■ STUDY MATERIAL
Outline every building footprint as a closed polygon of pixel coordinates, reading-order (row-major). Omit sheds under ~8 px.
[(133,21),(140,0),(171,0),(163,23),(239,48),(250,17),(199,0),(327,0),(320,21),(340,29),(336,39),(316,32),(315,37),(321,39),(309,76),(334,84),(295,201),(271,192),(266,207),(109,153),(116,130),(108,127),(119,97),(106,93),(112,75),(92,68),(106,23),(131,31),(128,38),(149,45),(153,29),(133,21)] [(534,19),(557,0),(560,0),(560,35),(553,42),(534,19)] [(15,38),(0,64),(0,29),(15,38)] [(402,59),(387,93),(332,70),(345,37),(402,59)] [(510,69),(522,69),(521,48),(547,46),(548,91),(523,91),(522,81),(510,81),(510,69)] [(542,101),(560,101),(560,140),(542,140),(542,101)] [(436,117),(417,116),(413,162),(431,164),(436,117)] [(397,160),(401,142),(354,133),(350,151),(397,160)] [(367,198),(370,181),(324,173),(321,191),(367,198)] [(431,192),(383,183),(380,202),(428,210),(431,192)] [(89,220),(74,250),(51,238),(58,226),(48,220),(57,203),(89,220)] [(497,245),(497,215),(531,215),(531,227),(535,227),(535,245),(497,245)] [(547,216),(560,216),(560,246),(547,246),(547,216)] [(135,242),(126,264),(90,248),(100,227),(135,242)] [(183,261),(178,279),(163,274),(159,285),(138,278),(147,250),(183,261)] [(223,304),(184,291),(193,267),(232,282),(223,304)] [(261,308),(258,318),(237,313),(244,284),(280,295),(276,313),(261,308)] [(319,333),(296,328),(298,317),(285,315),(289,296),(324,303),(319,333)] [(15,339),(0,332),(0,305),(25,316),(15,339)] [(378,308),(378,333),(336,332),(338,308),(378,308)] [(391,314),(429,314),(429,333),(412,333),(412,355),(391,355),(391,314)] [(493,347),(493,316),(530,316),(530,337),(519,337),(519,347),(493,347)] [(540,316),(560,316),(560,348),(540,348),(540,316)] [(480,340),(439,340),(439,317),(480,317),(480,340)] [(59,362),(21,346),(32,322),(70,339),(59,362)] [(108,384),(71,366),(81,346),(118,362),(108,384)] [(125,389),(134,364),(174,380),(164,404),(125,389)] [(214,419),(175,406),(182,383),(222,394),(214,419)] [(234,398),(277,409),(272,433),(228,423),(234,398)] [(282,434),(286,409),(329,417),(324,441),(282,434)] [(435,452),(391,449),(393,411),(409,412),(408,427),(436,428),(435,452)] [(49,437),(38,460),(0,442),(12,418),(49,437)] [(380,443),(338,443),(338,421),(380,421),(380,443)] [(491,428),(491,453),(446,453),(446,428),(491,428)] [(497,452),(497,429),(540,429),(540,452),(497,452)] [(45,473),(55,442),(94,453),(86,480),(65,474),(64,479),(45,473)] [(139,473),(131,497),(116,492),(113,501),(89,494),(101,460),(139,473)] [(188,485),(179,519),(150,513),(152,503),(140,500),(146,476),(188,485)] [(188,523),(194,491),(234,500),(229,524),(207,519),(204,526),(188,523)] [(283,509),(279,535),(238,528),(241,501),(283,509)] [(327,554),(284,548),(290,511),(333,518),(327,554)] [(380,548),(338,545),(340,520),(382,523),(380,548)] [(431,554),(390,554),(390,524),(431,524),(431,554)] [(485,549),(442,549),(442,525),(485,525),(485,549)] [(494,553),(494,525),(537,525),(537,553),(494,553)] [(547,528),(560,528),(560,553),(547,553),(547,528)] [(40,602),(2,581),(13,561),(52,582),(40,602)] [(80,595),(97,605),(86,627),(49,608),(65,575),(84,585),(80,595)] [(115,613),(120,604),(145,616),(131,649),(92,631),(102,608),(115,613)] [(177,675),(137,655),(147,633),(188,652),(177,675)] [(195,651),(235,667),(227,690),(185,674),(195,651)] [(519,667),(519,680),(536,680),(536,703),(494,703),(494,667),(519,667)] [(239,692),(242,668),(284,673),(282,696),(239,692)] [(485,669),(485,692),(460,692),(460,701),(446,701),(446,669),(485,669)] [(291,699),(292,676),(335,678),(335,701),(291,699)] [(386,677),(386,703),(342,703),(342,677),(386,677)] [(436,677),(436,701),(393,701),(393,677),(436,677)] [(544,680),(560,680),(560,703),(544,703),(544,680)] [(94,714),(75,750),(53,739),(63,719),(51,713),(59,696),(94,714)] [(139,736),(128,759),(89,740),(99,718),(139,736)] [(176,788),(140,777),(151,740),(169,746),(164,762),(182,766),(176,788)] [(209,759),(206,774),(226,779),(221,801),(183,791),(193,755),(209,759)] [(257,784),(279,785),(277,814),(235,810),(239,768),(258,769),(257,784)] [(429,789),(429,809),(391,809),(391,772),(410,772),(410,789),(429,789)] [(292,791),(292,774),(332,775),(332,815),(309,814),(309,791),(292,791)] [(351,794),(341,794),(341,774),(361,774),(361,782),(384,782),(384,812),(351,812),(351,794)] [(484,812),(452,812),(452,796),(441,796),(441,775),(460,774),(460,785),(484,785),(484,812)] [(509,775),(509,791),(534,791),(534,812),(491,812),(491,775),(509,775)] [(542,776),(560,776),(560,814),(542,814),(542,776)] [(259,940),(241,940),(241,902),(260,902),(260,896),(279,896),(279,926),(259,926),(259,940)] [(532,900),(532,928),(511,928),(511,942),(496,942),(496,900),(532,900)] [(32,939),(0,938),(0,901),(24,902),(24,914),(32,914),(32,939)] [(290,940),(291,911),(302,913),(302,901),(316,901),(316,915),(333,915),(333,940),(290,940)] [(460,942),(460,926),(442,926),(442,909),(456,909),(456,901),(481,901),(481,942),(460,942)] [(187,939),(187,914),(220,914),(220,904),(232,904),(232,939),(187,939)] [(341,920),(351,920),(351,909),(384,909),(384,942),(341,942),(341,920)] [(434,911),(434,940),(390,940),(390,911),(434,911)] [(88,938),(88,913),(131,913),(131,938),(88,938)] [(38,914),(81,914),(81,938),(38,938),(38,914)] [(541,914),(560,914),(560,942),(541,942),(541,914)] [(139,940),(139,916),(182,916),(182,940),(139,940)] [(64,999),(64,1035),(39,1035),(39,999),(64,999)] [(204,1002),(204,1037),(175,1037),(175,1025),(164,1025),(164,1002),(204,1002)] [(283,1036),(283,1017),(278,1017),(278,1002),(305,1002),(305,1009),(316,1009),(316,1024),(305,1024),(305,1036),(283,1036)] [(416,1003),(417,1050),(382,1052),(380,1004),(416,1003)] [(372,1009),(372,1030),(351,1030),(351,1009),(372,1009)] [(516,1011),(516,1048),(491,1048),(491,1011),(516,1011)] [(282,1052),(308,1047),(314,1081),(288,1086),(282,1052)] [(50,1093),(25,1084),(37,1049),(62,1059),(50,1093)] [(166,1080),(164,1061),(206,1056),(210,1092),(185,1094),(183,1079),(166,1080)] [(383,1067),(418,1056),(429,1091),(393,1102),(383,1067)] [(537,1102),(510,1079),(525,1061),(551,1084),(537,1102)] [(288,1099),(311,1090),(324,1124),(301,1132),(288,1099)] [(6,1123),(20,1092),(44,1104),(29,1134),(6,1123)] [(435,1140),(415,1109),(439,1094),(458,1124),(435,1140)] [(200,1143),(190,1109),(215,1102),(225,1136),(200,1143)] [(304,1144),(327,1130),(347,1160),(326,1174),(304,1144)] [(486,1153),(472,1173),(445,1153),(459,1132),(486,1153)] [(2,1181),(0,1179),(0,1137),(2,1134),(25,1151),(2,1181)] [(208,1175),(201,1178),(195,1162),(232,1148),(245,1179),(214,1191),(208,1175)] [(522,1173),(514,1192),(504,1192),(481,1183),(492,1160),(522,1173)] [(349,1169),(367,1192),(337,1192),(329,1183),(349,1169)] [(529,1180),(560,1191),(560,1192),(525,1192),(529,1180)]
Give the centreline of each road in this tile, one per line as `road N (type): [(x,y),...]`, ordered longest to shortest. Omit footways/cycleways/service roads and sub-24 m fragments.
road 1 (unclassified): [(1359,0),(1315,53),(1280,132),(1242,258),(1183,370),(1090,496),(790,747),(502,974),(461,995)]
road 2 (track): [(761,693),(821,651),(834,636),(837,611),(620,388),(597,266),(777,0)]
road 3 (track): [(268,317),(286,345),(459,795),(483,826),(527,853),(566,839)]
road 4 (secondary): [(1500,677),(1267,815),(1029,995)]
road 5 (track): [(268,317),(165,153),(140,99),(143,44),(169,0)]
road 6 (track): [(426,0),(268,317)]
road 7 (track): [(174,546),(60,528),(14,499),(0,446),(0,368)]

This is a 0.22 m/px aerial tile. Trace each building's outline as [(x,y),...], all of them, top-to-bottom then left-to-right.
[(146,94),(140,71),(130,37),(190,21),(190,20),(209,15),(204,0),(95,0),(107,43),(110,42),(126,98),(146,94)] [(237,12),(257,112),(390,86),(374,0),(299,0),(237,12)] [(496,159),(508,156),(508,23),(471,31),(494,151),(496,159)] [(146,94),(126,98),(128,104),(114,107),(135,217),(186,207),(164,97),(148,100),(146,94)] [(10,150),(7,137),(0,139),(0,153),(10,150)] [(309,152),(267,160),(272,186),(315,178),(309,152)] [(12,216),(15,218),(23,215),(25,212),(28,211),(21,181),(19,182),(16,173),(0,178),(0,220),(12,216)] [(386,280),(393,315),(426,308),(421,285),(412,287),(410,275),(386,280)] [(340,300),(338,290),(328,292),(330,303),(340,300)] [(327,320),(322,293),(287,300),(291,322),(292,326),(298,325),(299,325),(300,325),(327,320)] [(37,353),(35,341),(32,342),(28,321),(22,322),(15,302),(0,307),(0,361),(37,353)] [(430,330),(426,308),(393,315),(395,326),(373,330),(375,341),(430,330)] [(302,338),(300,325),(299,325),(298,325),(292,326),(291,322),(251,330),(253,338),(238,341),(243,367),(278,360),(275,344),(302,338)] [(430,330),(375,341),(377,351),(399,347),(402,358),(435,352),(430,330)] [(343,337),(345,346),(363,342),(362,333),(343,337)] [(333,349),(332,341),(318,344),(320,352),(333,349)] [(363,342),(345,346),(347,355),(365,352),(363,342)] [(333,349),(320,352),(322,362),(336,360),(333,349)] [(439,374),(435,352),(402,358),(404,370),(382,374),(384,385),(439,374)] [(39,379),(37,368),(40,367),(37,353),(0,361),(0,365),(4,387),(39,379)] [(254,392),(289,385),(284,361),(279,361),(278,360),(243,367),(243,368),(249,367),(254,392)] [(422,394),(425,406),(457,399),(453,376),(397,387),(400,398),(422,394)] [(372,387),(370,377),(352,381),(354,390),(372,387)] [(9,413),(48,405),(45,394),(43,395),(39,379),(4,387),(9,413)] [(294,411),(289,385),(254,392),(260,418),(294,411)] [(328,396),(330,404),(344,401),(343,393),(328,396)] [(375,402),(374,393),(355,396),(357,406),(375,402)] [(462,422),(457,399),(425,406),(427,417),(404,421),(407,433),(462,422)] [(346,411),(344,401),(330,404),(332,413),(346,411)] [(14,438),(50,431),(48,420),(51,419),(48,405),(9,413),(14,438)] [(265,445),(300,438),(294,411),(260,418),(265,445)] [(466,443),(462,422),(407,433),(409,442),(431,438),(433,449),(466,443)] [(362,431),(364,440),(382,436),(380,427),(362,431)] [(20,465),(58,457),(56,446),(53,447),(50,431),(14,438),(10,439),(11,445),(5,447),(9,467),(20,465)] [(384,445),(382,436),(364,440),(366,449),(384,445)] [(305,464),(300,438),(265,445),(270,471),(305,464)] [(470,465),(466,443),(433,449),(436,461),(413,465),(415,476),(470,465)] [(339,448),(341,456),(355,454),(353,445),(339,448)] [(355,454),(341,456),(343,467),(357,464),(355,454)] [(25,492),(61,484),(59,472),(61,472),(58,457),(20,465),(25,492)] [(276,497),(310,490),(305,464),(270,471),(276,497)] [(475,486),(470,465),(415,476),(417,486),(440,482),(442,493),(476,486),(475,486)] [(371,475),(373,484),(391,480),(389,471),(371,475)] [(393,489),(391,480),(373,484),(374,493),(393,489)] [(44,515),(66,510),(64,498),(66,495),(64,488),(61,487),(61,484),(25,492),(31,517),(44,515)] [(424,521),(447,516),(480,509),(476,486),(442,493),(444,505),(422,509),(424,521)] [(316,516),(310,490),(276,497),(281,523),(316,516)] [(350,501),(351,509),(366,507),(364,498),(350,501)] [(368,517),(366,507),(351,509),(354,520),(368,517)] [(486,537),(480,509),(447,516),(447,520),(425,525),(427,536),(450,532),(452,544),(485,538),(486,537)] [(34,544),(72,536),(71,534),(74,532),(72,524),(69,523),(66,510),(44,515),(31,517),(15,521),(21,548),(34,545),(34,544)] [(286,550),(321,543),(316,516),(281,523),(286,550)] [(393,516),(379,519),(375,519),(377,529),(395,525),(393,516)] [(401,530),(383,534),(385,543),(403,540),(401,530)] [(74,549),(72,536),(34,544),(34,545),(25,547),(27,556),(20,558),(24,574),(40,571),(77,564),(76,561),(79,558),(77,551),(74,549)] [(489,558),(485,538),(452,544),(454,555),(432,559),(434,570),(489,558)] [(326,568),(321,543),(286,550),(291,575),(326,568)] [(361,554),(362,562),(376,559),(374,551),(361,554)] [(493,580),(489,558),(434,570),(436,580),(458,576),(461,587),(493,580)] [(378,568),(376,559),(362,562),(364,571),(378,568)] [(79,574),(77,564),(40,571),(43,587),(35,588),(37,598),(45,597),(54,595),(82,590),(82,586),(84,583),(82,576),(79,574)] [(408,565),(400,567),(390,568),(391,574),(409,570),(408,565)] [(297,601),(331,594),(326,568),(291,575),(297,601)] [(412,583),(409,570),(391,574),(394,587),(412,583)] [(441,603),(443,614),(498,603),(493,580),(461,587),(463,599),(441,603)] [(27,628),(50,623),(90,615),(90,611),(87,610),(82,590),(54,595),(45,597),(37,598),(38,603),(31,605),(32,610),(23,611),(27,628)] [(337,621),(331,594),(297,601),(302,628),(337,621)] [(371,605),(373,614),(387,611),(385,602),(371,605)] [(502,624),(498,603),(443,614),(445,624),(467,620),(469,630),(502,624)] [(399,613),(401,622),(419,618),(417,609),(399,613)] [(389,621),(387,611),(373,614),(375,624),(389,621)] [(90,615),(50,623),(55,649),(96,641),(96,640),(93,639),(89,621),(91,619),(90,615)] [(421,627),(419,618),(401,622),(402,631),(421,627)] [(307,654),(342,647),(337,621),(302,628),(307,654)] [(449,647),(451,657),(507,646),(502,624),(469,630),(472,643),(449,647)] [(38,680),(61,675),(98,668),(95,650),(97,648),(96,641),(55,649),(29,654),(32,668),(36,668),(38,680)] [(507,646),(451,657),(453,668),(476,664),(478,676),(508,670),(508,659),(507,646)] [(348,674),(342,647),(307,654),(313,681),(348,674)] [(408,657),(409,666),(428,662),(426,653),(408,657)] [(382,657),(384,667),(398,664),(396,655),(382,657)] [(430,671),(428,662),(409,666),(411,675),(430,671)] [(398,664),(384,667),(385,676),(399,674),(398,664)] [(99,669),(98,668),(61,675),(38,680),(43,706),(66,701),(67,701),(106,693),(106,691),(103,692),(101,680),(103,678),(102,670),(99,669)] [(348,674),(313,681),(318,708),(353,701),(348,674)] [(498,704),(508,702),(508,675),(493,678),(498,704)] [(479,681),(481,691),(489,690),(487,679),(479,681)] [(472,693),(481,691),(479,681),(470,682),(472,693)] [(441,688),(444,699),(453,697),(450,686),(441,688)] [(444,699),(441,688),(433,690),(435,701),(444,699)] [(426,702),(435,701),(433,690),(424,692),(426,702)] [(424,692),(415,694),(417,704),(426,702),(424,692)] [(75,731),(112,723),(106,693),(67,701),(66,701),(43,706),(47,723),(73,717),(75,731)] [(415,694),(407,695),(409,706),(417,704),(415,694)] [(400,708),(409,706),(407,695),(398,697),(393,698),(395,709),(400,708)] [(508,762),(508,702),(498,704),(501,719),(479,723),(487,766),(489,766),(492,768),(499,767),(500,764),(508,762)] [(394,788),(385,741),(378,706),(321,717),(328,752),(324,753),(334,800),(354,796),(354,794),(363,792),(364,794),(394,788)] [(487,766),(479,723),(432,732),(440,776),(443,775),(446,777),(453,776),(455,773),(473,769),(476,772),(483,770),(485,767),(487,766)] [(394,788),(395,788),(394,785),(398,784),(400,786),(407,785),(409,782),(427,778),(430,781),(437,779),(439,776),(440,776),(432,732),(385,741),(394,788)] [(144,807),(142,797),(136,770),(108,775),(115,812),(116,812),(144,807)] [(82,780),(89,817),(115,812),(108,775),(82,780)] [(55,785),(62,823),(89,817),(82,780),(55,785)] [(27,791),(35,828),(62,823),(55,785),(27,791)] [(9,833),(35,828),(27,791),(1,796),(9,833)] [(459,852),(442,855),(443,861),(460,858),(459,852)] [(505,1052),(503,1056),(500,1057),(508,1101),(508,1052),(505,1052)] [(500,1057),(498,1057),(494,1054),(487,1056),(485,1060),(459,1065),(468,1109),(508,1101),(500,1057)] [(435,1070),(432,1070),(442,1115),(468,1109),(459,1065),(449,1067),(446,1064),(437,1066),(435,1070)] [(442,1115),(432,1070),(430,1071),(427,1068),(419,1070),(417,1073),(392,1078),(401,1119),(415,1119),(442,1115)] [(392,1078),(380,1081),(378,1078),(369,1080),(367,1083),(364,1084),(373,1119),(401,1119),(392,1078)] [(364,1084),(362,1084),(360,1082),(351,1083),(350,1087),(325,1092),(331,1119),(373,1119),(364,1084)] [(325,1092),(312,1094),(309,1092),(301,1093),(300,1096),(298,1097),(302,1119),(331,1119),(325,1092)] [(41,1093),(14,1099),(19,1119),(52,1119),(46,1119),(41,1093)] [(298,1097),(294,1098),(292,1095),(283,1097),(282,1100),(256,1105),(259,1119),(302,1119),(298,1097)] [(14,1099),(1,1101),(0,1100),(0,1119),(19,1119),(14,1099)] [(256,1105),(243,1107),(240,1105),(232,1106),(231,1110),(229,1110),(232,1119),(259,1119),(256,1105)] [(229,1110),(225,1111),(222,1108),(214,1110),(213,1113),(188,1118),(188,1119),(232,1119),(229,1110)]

■ TASK STATEMENT
Work out how many lines in this material include the word "track", and reply with that number alone.

■ REPLY TO THE TASK
5